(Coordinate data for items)
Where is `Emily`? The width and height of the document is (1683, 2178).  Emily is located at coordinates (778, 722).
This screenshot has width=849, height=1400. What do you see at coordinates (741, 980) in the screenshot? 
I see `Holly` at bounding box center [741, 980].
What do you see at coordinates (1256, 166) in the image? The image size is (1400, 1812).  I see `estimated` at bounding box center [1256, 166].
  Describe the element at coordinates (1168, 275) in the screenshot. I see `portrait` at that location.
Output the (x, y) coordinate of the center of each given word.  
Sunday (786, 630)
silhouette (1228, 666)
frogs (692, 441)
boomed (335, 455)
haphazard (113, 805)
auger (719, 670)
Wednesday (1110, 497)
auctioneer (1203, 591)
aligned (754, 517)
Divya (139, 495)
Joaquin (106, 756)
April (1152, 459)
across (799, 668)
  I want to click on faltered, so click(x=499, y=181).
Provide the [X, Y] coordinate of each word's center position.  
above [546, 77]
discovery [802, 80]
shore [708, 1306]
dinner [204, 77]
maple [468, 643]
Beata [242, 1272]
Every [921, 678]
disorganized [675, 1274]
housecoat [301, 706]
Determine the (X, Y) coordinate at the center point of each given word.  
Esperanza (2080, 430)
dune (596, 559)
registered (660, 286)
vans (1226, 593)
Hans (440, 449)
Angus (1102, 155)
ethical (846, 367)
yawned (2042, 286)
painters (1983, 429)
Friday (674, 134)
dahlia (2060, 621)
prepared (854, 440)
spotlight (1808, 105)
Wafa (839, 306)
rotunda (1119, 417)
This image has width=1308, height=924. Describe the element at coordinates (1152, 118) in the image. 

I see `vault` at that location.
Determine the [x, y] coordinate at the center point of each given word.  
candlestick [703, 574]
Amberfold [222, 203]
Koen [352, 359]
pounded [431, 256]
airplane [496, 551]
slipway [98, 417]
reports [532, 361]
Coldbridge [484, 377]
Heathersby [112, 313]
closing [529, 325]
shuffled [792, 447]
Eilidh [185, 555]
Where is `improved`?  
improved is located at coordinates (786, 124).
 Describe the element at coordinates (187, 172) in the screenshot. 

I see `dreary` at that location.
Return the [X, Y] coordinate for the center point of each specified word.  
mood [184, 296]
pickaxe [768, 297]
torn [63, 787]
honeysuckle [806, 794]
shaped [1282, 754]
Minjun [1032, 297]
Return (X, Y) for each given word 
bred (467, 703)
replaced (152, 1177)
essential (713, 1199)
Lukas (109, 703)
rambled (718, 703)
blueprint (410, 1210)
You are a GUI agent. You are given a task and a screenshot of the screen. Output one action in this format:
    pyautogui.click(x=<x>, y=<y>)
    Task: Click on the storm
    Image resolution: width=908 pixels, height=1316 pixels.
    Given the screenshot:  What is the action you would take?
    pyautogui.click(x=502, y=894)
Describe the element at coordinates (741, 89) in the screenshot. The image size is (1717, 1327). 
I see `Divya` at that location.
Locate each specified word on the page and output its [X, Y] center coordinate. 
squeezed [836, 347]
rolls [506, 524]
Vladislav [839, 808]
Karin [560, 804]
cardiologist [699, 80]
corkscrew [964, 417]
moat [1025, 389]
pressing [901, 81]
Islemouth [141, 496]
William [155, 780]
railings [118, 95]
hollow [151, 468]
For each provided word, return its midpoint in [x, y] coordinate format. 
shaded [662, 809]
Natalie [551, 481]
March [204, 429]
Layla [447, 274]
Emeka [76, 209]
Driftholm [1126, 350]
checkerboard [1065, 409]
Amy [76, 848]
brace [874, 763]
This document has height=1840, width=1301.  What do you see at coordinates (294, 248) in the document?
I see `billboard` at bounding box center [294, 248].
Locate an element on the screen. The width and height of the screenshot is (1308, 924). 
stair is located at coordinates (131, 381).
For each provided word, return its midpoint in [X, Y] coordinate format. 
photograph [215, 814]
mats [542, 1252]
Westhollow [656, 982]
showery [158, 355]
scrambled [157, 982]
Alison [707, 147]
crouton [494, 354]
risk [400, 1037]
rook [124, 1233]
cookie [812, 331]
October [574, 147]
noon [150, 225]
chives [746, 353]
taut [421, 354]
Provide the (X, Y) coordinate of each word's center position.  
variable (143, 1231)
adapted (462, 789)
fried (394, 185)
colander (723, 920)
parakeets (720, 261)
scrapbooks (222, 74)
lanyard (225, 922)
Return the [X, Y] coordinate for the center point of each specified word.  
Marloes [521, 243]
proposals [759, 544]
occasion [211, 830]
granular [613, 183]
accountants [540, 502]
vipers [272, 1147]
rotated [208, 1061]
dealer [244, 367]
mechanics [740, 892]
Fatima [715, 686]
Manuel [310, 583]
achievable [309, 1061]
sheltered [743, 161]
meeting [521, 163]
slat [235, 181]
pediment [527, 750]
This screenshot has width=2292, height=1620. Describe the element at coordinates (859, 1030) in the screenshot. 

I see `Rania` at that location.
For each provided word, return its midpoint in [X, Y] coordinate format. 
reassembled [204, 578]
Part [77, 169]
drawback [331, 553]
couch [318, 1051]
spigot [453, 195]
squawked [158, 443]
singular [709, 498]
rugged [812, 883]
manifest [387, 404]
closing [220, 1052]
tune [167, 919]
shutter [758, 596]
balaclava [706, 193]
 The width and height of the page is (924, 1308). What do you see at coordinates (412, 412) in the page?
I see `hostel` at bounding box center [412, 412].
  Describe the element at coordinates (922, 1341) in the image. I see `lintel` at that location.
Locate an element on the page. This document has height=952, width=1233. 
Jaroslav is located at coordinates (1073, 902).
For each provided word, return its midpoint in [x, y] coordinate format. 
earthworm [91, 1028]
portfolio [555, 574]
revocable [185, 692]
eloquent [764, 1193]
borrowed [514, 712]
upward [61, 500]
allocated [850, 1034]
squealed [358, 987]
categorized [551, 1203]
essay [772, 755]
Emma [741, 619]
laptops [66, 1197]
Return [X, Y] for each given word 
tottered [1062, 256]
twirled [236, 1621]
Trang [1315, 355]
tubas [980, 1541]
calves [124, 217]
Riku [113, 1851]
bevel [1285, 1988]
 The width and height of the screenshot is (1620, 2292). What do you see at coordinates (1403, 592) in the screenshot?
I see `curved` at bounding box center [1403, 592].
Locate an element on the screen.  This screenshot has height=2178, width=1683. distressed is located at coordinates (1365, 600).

*Exercise:*
Copy out the entries again from their very first line through the line containing "center [741, 980].", including both of those lines.

*Finished task:*
Where is `Emily`? The width and height of the document is (1683, 2178).  Emily is located at coordinates (778, 722).
This screenshot has width=849, height=1400. What do you see at coordinates (741, 980) in the screenshot? 
I see `Holly` at bounding box center [741, 980].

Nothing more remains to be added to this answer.